**Exercise directions:**
Nothing is to be output except the lines from the one containing "RGB pin G: 9 -> SDA" through the end of the material, each reproduced exactly.

Start of Block

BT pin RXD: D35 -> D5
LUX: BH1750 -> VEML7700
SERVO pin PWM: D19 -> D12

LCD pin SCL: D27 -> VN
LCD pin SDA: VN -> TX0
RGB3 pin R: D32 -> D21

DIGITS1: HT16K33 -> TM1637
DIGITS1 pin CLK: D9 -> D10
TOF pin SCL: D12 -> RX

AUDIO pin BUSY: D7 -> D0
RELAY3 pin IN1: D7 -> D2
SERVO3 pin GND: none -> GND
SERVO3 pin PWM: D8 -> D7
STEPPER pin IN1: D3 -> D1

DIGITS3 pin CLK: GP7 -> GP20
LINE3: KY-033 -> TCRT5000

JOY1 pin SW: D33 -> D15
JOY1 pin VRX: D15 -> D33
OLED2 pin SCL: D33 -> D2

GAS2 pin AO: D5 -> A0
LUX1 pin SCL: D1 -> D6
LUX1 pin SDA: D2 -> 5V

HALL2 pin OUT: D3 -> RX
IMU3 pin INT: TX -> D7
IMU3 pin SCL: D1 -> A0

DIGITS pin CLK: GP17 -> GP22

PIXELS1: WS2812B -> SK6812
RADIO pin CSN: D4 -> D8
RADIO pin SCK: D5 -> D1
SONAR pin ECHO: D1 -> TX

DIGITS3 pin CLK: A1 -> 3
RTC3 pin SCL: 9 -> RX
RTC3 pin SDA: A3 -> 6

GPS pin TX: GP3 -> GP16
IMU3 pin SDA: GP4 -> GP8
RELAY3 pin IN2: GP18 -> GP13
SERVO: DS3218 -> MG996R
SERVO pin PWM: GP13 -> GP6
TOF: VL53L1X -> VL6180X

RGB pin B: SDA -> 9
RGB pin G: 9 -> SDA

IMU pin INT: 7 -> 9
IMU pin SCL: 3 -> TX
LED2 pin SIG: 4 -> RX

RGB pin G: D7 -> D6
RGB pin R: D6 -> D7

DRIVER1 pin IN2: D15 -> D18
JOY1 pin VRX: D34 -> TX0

End of Block

**Response:**
RGB pin G: 9 -> SDA

IMU pin INT: 7 -> 9
IMU pin SCL: 3 -> TX
LED2 pin SIG: 4 -> RX

RGB pin G: D7 -> D6
RGB pin R: D6 -> D7

DRIVER1 pin IN2: D15 -> D18
JOY1 pin VRX: D34 -> TX0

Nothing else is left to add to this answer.